■ Exercise objective ■
Select all lines in the records that include "VBAT".

Version comparison data:
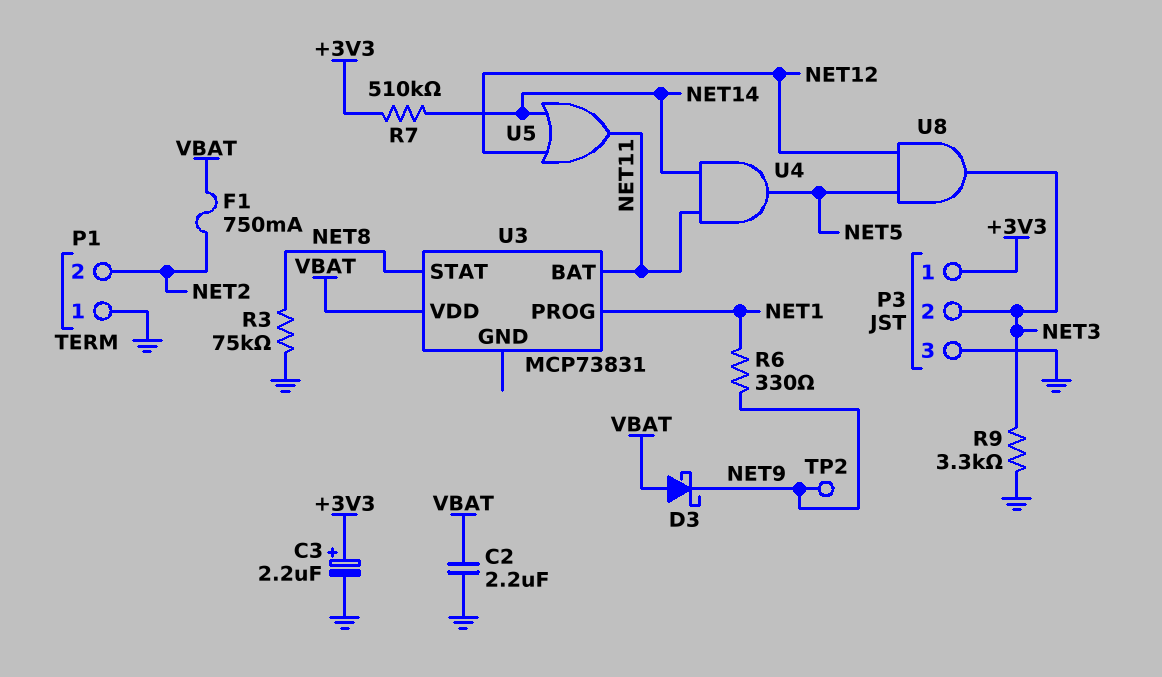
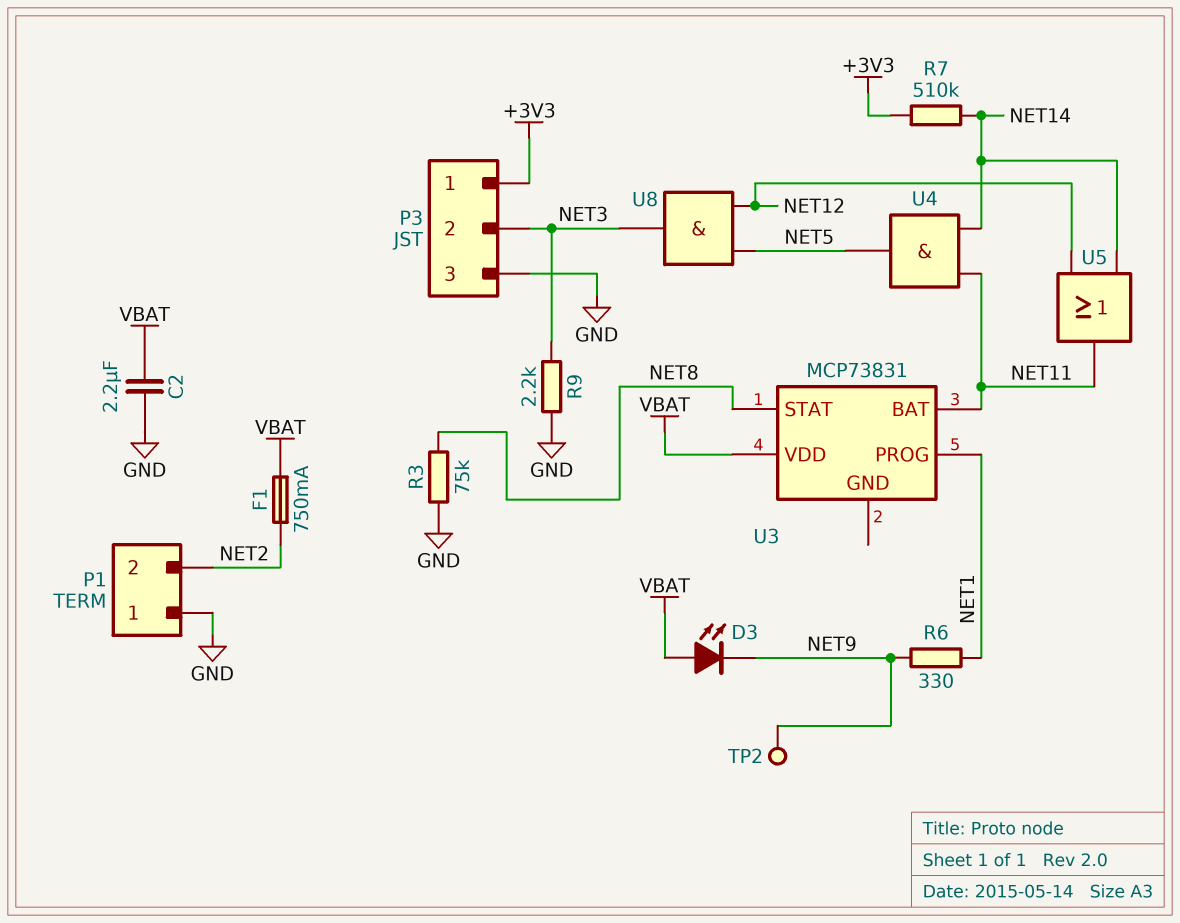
C3: 2.2uF (plus +3V3, minus GND) -> none
D3: schottky (A VBAT, K NET9) -> LED (A VBAT, K NET9)
R9: 3.3k (GND, NET3) -> 2.2k (GND, NET3)

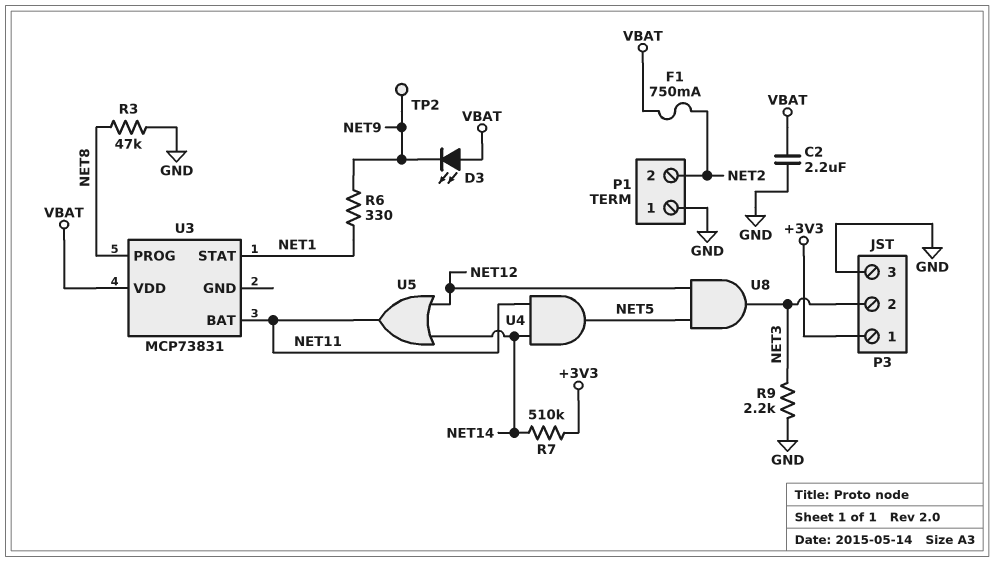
R3: 75k (GND, NET8) -> 47k (GND, NET8)
U3 pin PROG: NET1 -> NET8
U3 pin STAT: NET8 -> NET1

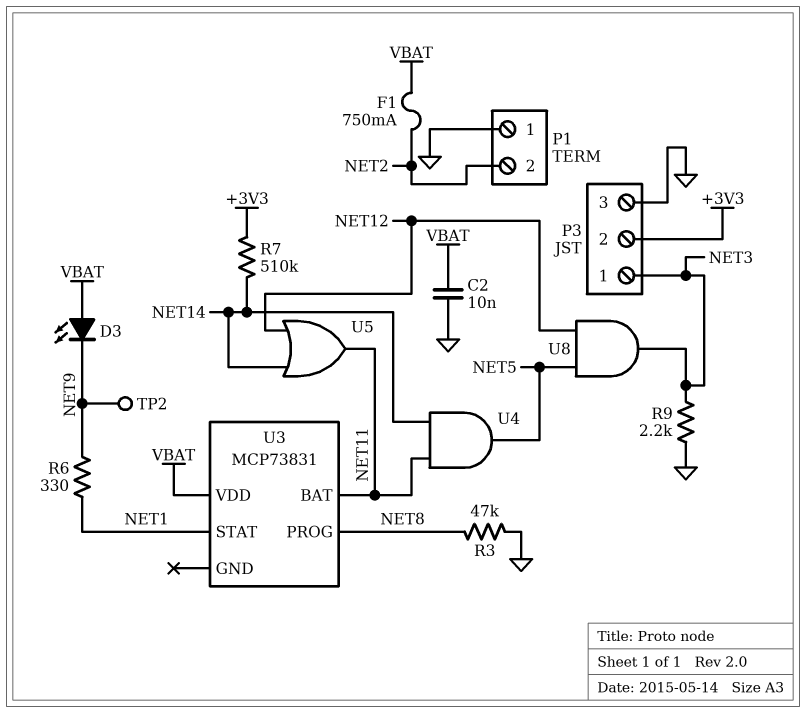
C2: 2.2uF (GND, VBAT) -> 10nF (GND, VBAT)
P3 pin 1: +3V3 -> NET3
P3 pin 2: NET3 -> +3V3

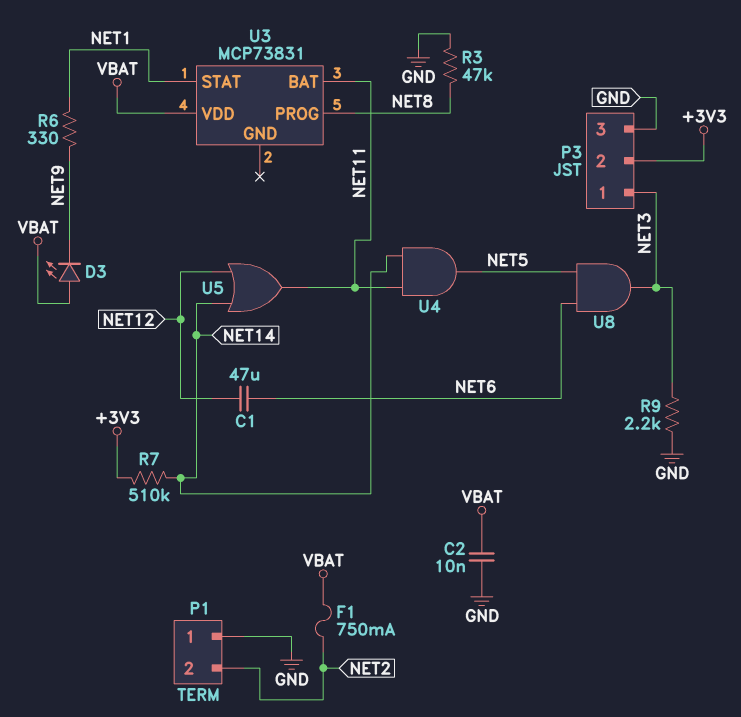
C1: none -> 47uF (NET6, NET12)
TP2: test point (NET9) -> none
U8: AND (in NET5, in NET12, out NET3) -> AND (in NET5, in NET6, out NET3)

■ Answer to the problem ■
D3: schottky (A VBAT, K NET9) -> LED (A VBAT, K NET9)
C2: 2.2uF (GND, VBAT) -> 10nF (GND, VBAT)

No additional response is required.